Work order ▸
Say how many lines in the entries contain "grey", giving only the number.

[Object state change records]
[Start of Attachment]

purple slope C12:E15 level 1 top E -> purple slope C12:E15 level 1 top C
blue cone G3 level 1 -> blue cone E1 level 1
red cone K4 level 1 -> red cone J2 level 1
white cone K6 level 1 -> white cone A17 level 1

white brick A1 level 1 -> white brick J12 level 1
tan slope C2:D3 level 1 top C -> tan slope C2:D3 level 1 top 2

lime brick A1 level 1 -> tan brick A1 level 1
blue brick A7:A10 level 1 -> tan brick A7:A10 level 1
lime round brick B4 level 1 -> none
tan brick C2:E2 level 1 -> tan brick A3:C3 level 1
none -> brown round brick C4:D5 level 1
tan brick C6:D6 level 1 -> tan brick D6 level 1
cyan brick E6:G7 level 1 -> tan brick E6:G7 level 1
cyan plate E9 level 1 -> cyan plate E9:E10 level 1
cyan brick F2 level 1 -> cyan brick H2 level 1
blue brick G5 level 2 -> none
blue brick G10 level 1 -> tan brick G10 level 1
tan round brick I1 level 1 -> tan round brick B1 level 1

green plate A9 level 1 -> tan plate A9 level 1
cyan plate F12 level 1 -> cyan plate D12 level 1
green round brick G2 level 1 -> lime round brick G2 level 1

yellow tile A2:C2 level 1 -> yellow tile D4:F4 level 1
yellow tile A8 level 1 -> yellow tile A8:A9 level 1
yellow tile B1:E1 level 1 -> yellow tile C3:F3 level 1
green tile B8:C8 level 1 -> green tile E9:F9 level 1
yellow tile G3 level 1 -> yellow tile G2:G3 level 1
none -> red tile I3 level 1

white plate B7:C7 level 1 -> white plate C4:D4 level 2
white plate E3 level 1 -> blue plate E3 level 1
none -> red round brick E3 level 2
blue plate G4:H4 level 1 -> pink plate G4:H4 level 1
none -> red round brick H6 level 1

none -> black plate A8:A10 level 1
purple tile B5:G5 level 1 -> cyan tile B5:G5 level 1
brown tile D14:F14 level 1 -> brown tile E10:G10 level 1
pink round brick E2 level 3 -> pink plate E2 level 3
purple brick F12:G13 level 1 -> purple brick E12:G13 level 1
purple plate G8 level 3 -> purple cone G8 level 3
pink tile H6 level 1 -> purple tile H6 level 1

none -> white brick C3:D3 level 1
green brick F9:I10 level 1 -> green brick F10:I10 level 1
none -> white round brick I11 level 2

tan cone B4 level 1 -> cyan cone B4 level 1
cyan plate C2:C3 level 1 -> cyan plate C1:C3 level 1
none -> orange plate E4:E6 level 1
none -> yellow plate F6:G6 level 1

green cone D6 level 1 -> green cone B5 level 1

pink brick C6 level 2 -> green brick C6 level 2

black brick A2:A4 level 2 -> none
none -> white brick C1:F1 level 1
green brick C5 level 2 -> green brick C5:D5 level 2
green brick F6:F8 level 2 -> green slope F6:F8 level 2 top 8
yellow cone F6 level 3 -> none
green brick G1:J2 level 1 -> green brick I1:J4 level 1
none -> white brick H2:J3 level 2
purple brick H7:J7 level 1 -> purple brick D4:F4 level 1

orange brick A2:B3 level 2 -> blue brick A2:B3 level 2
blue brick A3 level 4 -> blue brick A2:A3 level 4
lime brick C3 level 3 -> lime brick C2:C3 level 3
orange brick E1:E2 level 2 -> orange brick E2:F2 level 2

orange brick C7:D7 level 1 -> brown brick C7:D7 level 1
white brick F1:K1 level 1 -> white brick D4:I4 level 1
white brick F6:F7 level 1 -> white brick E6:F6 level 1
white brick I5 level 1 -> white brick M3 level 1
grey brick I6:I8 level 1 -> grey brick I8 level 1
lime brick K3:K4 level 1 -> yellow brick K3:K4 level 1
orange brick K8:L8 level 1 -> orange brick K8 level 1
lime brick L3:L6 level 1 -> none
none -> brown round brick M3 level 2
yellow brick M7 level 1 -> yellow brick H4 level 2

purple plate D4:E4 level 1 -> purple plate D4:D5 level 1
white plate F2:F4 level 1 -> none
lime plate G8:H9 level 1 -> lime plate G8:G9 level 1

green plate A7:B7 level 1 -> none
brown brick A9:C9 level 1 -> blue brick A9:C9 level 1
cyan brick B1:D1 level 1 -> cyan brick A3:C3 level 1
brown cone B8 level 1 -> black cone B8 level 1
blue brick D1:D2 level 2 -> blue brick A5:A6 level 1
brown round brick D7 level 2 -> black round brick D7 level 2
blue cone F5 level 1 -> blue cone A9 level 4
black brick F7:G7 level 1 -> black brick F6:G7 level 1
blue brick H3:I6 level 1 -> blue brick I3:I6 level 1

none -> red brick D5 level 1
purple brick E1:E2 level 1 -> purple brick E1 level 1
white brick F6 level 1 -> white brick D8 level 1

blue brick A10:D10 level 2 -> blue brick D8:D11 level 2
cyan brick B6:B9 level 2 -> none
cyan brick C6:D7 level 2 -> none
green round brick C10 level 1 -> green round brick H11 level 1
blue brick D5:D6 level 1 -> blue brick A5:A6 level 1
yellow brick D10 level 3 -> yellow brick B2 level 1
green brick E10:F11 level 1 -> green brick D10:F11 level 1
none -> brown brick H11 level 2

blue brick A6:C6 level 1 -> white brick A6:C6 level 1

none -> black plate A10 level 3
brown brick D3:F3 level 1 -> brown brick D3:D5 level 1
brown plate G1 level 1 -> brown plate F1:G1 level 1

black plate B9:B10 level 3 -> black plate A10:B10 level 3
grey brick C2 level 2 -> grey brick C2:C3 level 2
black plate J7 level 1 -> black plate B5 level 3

[End of Attachment]

Answer box ▸
2